** Records supplied follows **
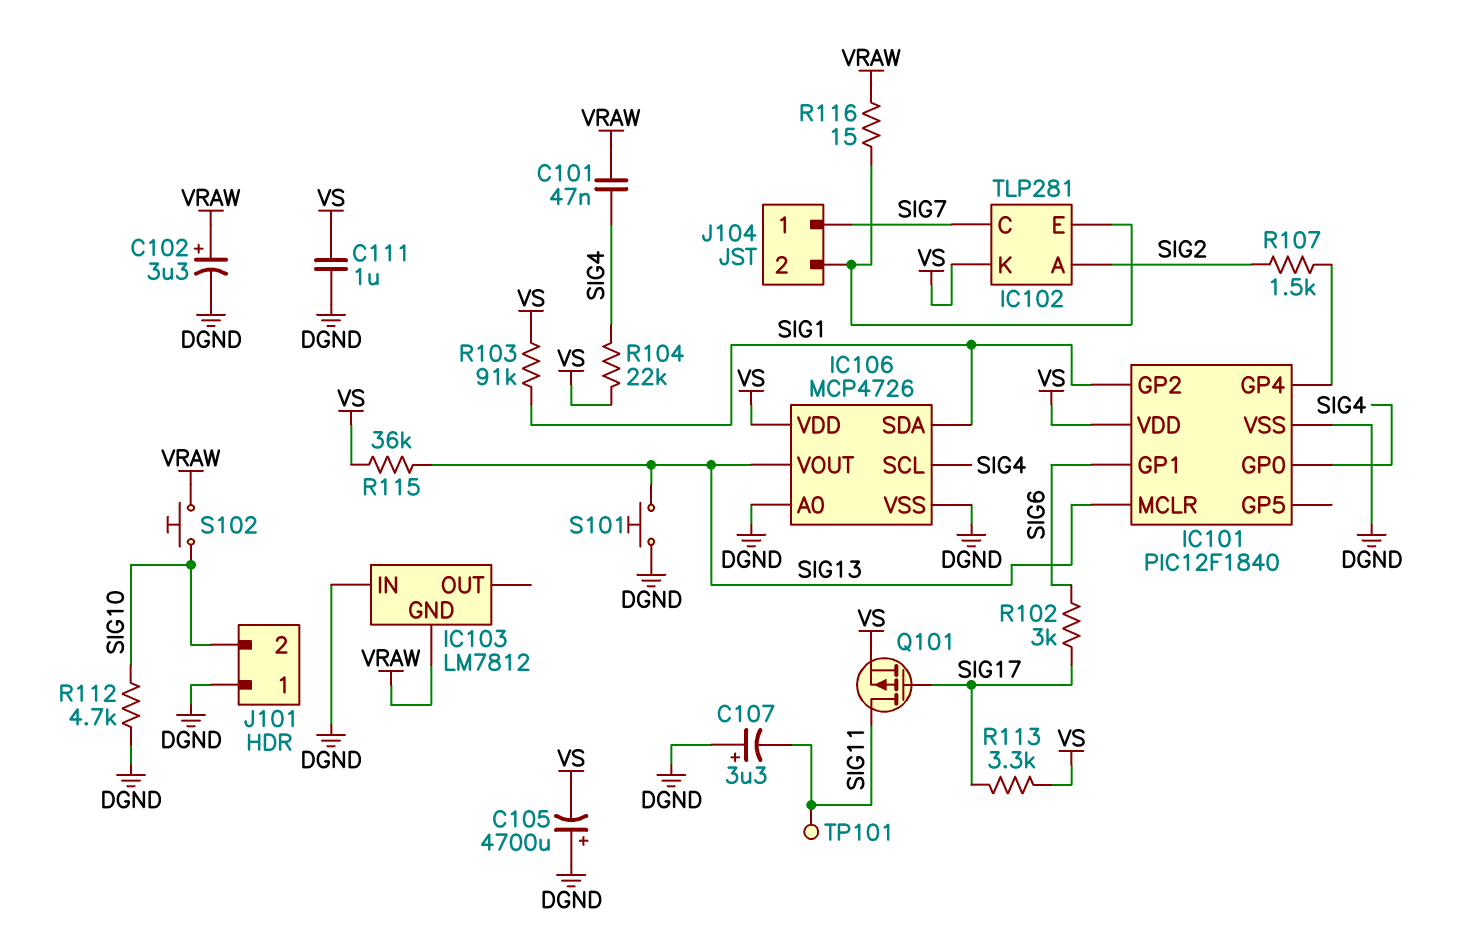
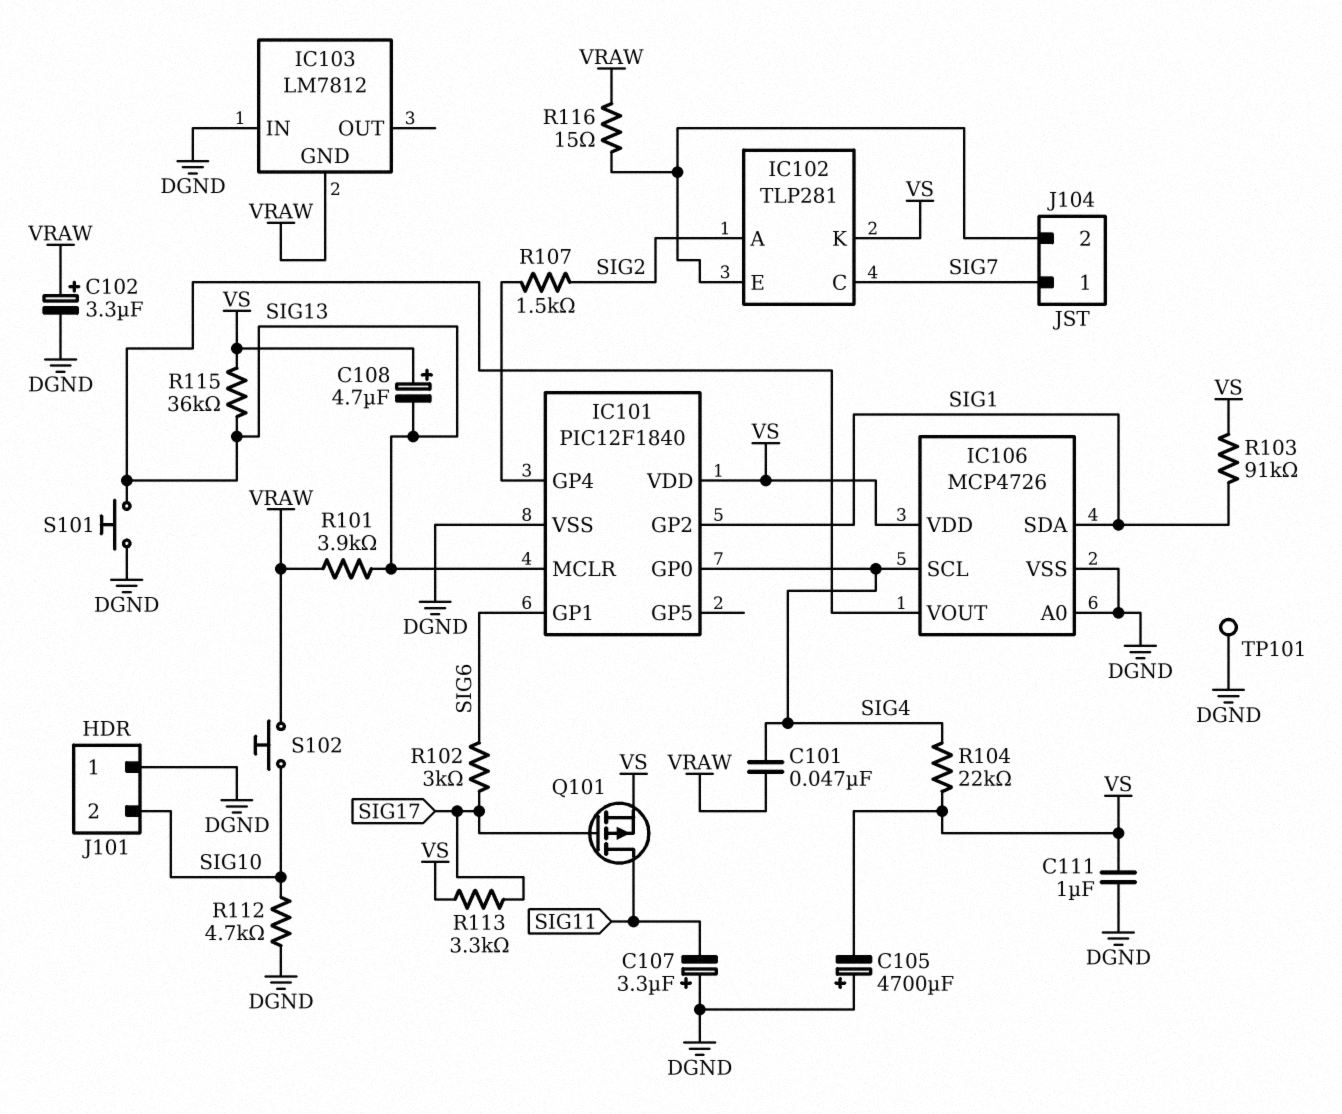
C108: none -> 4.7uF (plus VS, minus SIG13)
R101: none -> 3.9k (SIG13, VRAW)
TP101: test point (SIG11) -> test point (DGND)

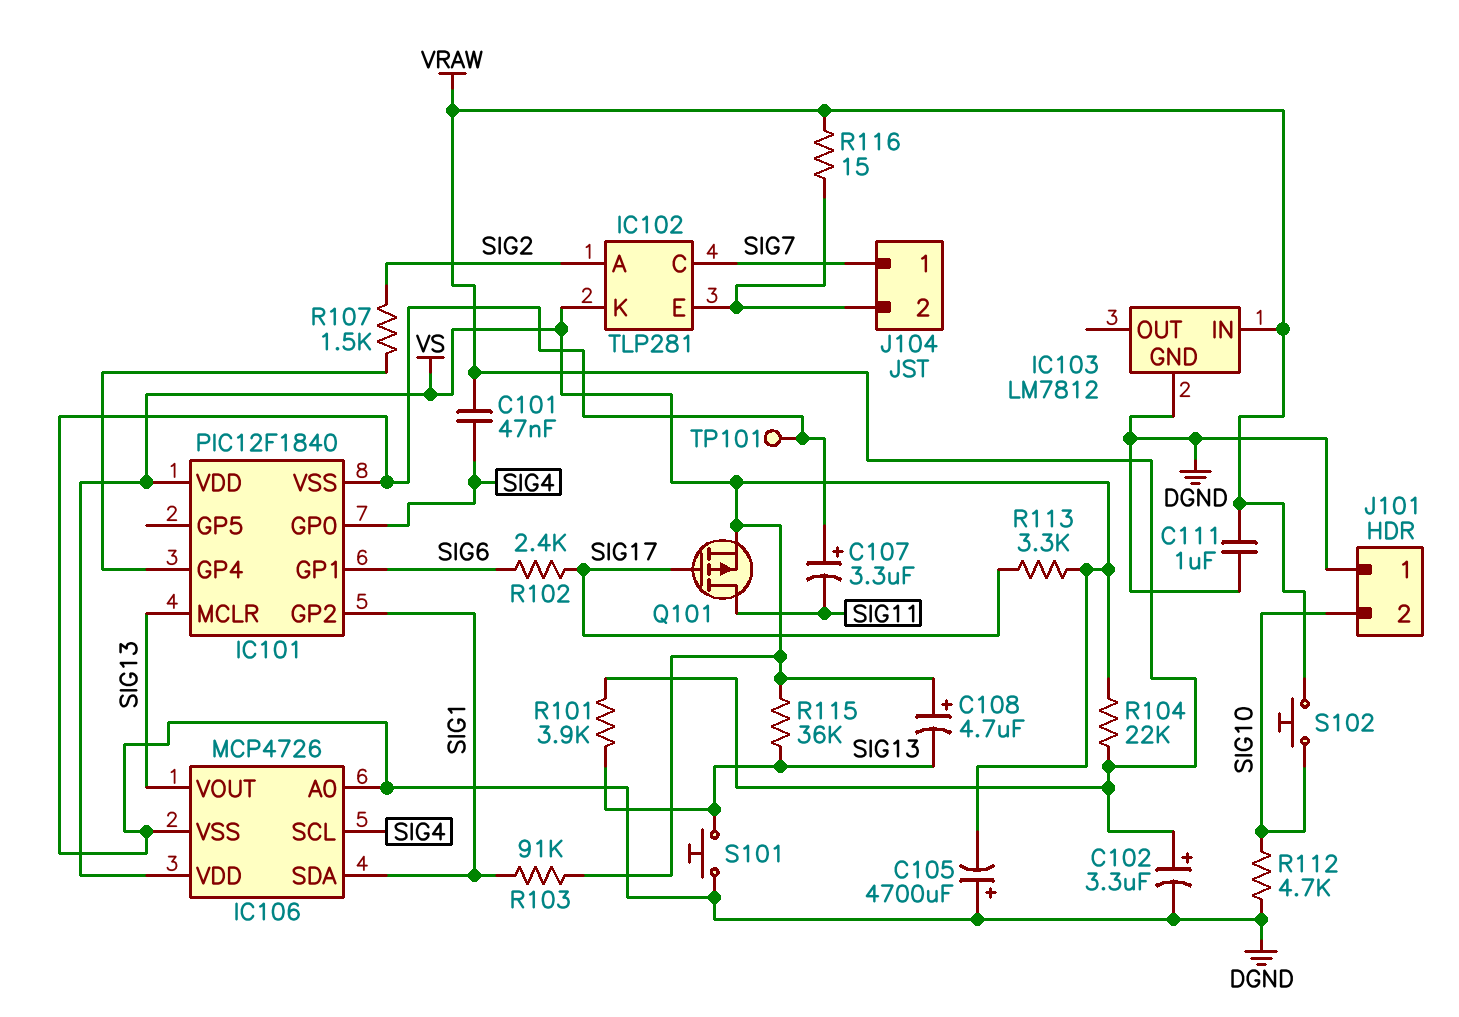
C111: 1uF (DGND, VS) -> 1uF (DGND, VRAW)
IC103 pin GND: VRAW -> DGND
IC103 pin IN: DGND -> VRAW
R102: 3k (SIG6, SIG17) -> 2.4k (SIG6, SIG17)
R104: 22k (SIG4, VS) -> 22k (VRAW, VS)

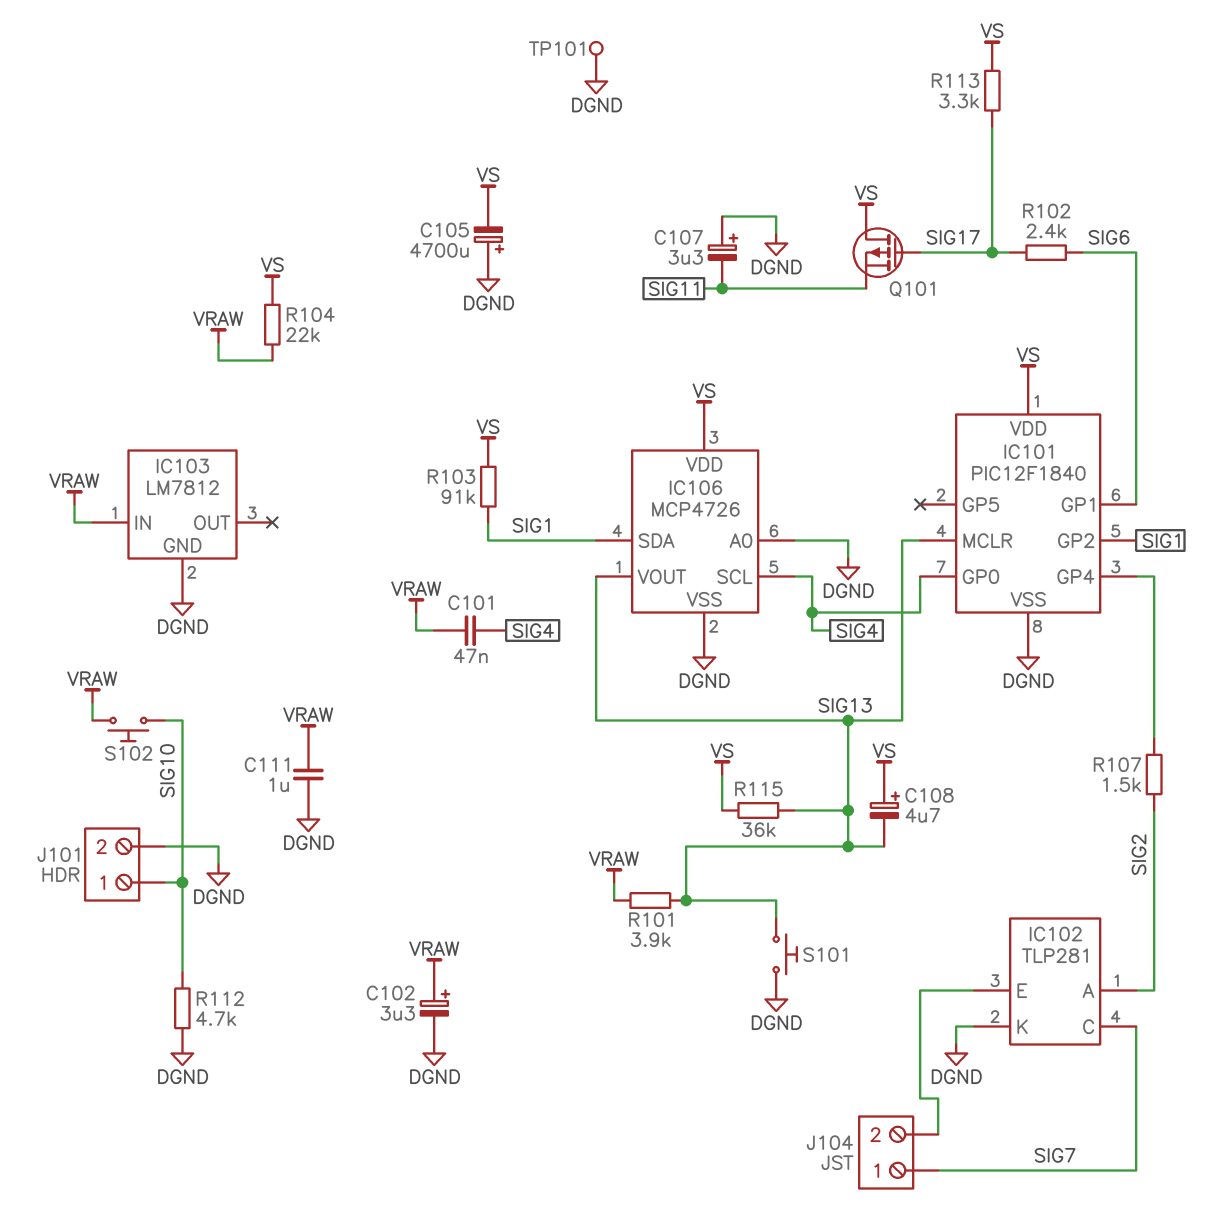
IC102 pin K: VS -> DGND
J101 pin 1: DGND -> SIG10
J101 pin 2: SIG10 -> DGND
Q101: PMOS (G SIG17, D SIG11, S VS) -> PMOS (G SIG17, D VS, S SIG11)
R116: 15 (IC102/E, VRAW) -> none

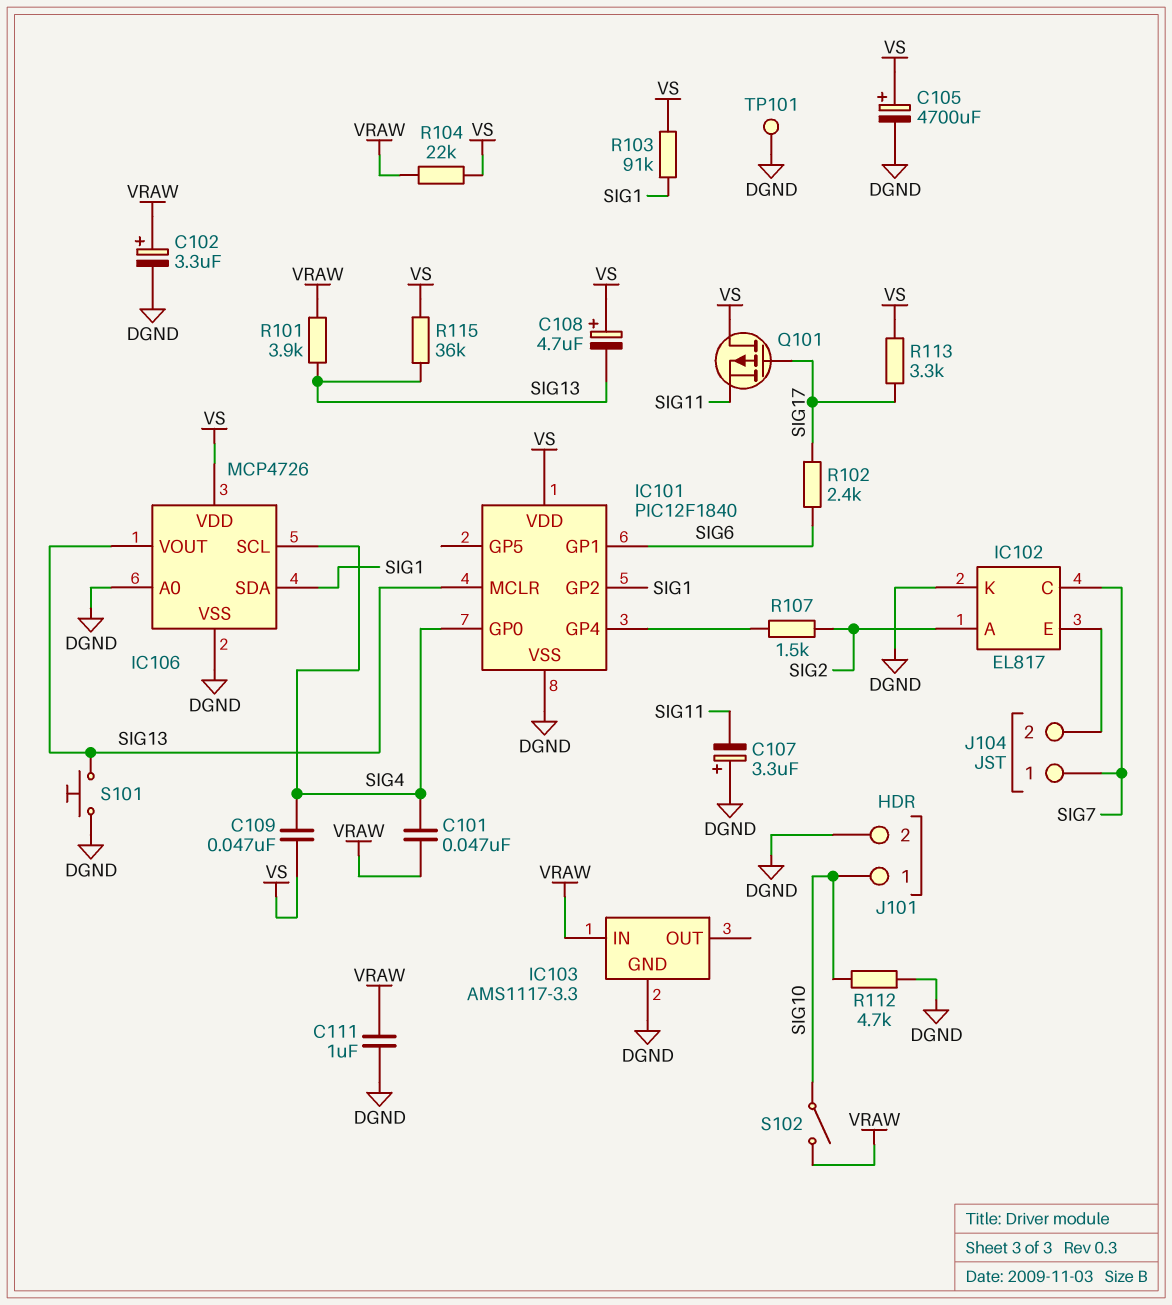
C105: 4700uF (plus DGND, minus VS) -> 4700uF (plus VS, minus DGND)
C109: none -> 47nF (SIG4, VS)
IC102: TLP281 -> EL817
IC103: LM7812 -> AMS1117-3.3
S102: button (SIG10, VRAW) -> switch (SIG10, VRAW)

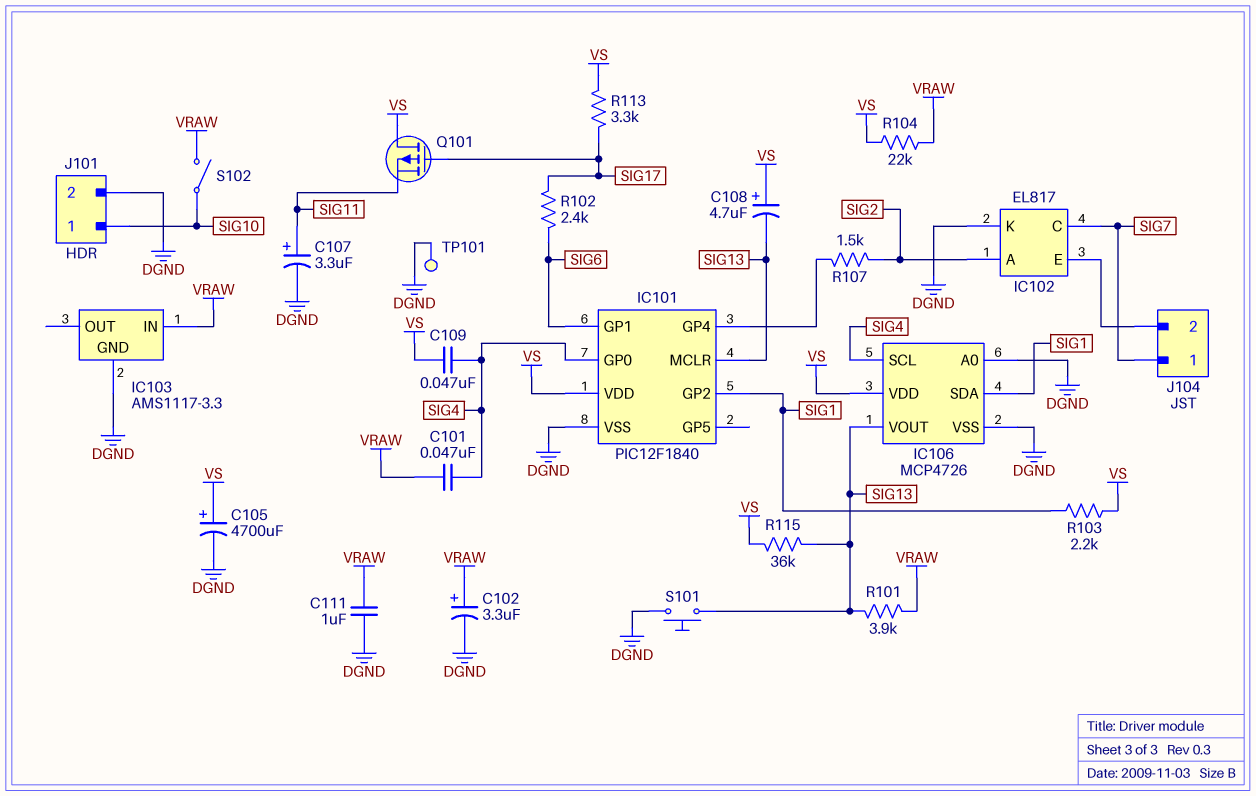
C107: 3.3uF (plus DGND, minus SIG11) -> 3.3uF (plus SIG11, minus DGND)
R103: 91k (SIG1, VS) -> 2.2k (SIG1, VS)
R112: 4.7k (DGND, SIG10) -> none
** End of Records supplied **
• **Task brief**
An exact copy of all the lines above is required, with the pictures removed.

• **Result of the task**
C108: none -> 4.7uF (plus VS, minus SIG13)
R101: none -> 3.9k (SIG13, VRAW)
TP101: test point (SIG11) -> test point (DGND)

C111: 1uF (DGND, VS) -> 1uF (DGND, VRAW)
IC103 pin GND: VRAW -> DGND
IC103 pin IN: DGND -> VRAW
R102: 3k (SIG6, SIG17) -> 2.4k (SIG6, SIG17)
R104: 22k (SIG4, VS) -> 22k (VRAW, VS)

IC102 pin K: VS -> DGND
J101 pin 1: DGND -> SIG10
J101 pin 2: SIG10 -> DGND
Q101: PMOS (G SIG17, D SIG11, S VS) -> PMOS (G SIG17, D VS, S SIG11)
R116: 15 (IC102/E, VRAW) -> none

C105: 4700uF (plus DGND, minus VS) -> 4700uF (plus VS, minus DGND)
C109: none -> 47nF (SIG4, VS)
IC102: TLP281 -> EL817
IC103: LM7812 -> AMS1117-3.3
S102: button (SIG10, VRAW) -> switch (SIG10, VRAW)

C107: 3.3uF (plus DGND, minus SIG11) -> 3.3uF (plus SIG11, minus DGND)
R103: 91k (SIG1, VS) -> 2.2k (SIG1, VS)
R112: 4.7k (DGND, SIG10) -> none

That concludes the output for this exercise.